▶ Aim of the task
The data below is to be written out exactly, with no pictures.

▶ Information supplied
⁂

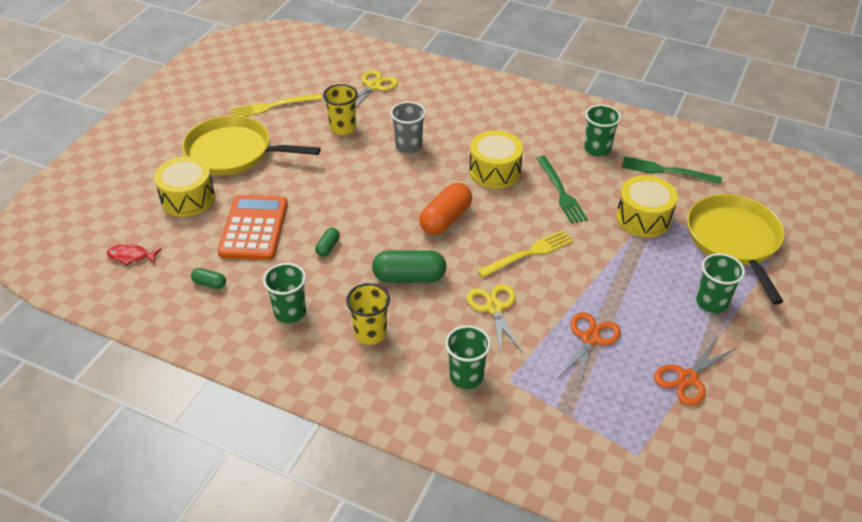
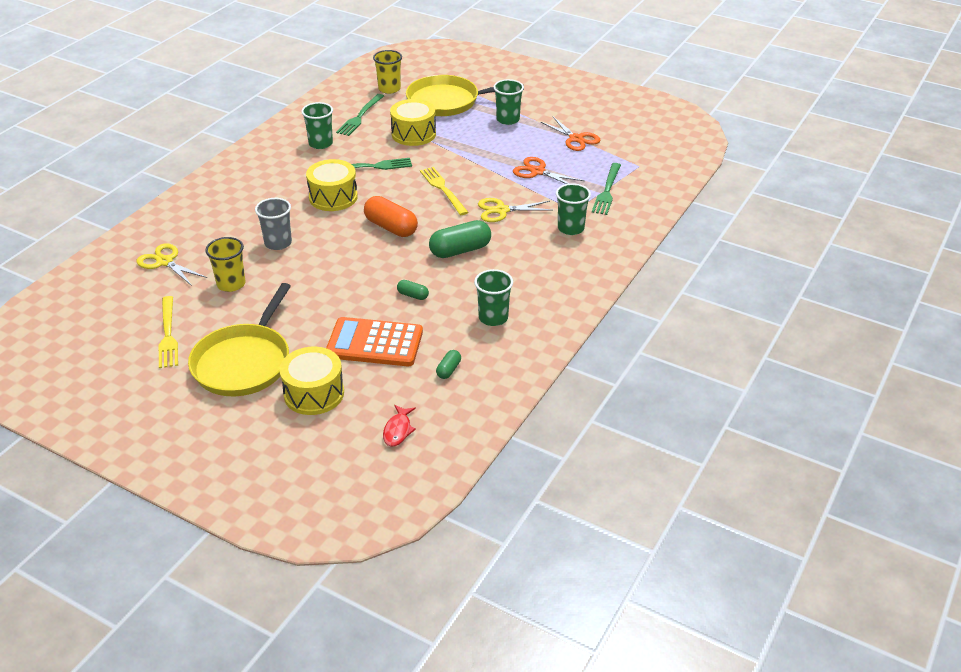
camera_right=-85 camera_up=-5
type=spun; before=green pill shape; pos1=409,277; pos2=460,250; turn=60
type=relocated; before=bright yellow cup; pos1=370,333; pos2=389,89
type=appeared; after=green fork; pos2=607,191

⁂

▶ The completed task
camera_right=-85 camera_up=-5
type=spun; before=green pill shape; pos1=409,277; pos2=460,250; turn=60
type=relocated; before=bright yellow cup; pos1=370,333; pos2=389,89
type=appeared; after=green fork; pos2=607,191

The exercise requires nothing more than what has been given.